Work instructions >> Starting at the first line of the data, print each line verbatim up to and including the line bearing "(278, 323) = (314, 196): none -> red donut", omitting pictures.

Collected data >>
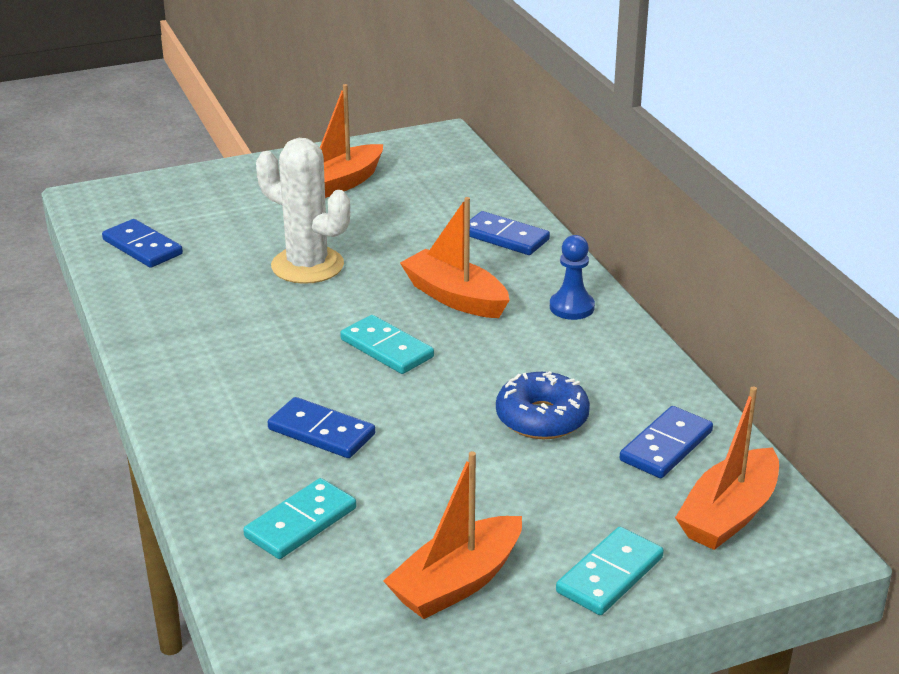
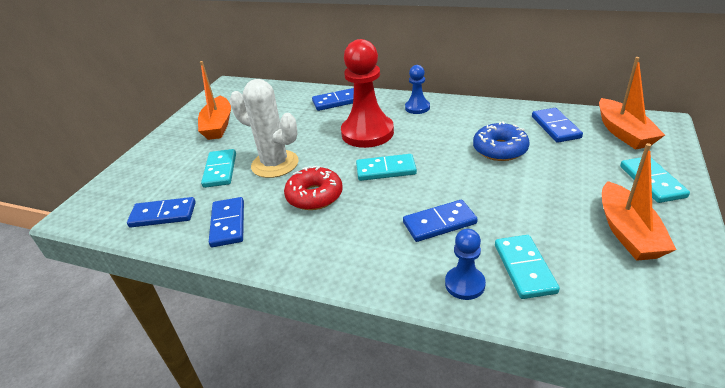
camera: 45 degrees left, 5 degrees up
(170, 294) = (228, 224): none -> blue domino
(231, 490) = (465, 284): none -> blue pawn
(254, 237) = (220, 170): none -> turquoise domino
(278, 323) = (314, 196): none -> red donut
(307, 266) = (275, 164): white cactus -> white cactus turned 45 degrees clockwise
(455, 297) = (367, 133): orange boat -> red pawn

Output >>
camera: 45 degrees left, 5 degrees up
(170, 294) = (228, 224): none -> blue domino
(231, 490) = (465, 284): none -> blue pawn
(254, 237) = (220, 170): none -> turquoise domino
(278, 323) = (314, 196): none -> red donut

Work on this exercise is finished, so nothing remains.